Given data:
+ + + +

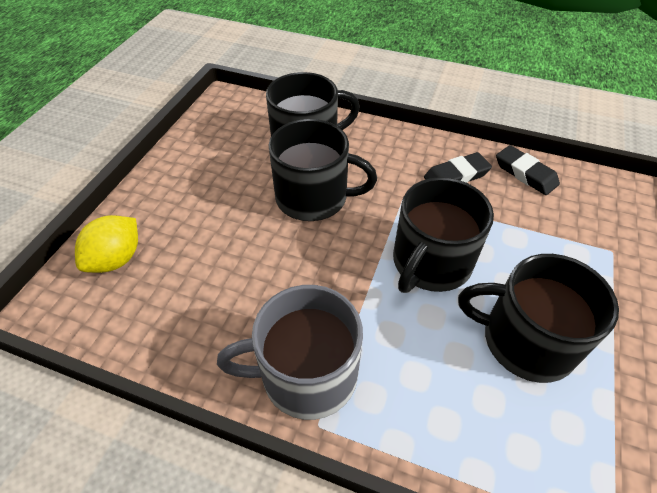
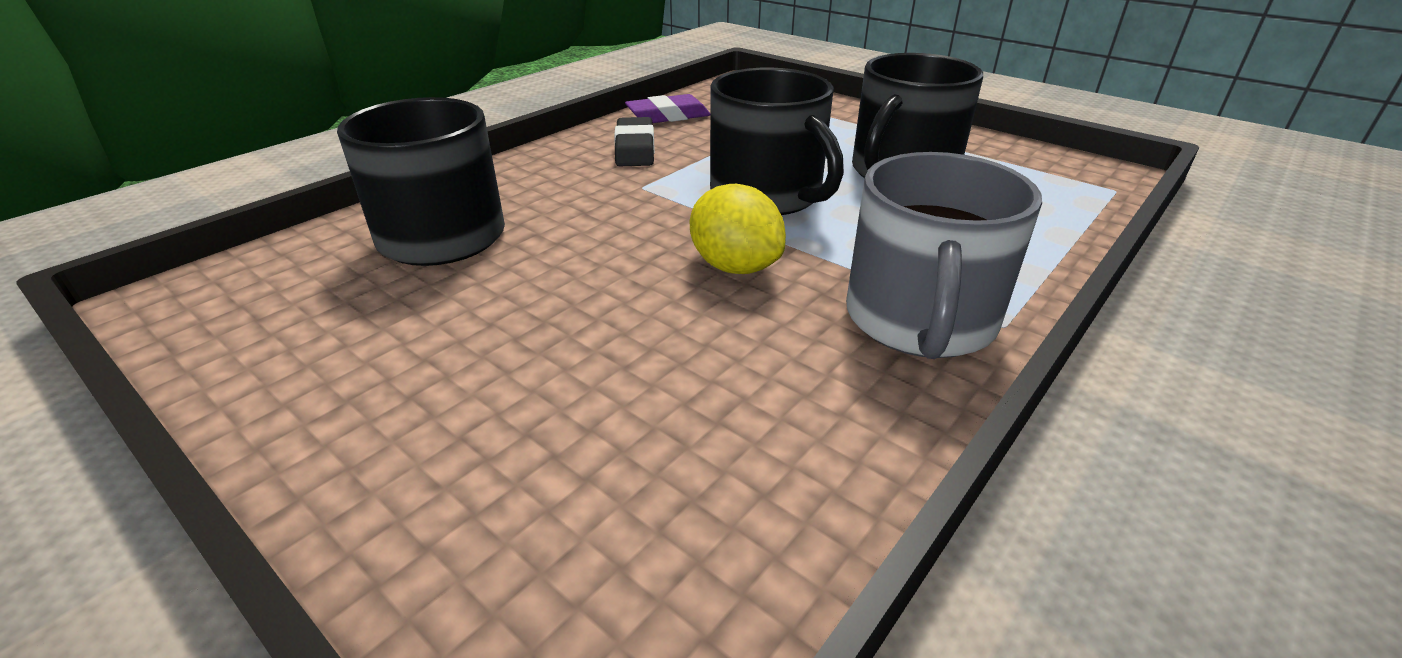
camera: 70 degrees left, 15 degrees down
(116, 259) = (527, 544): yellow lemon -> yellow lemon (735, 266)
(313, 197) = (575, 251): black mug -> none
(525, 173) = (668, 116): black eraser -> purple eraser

+ + + +

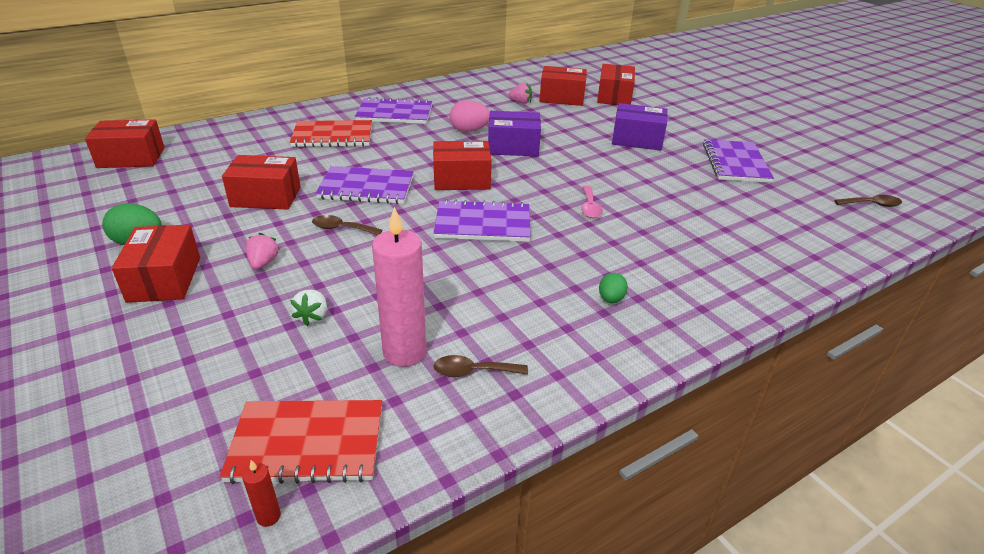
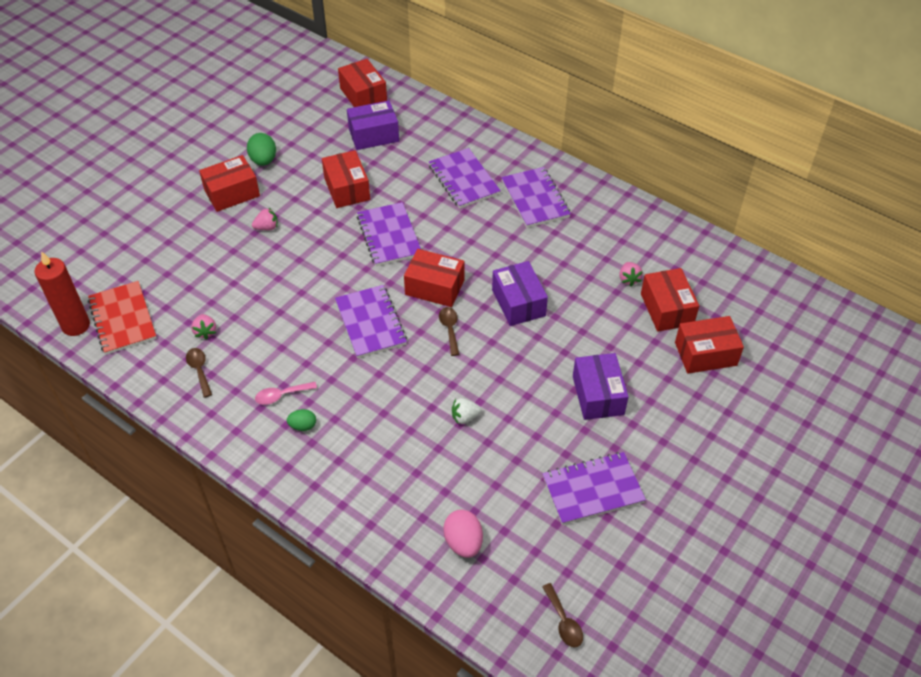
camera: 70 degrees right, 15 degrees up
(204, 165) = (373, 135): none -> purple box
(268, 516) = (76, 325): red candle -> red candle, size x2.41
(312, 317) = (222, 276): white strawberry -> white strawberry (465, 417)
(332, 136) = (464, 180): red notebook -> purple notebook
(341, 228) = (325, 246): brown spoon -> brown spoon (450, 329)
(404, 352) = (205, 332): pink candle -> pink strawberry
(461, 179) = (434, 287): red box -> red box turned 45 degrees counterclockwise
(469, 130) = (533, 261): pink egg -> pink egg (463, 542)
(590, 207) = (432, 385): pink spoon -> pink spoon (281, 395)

+ + + +

What is being asked: If a line in the material contains "none", show it.

The answer:
(313, 197) = (575, 251): black mug -> none
(204, 165) = (373, 135): none -> purple box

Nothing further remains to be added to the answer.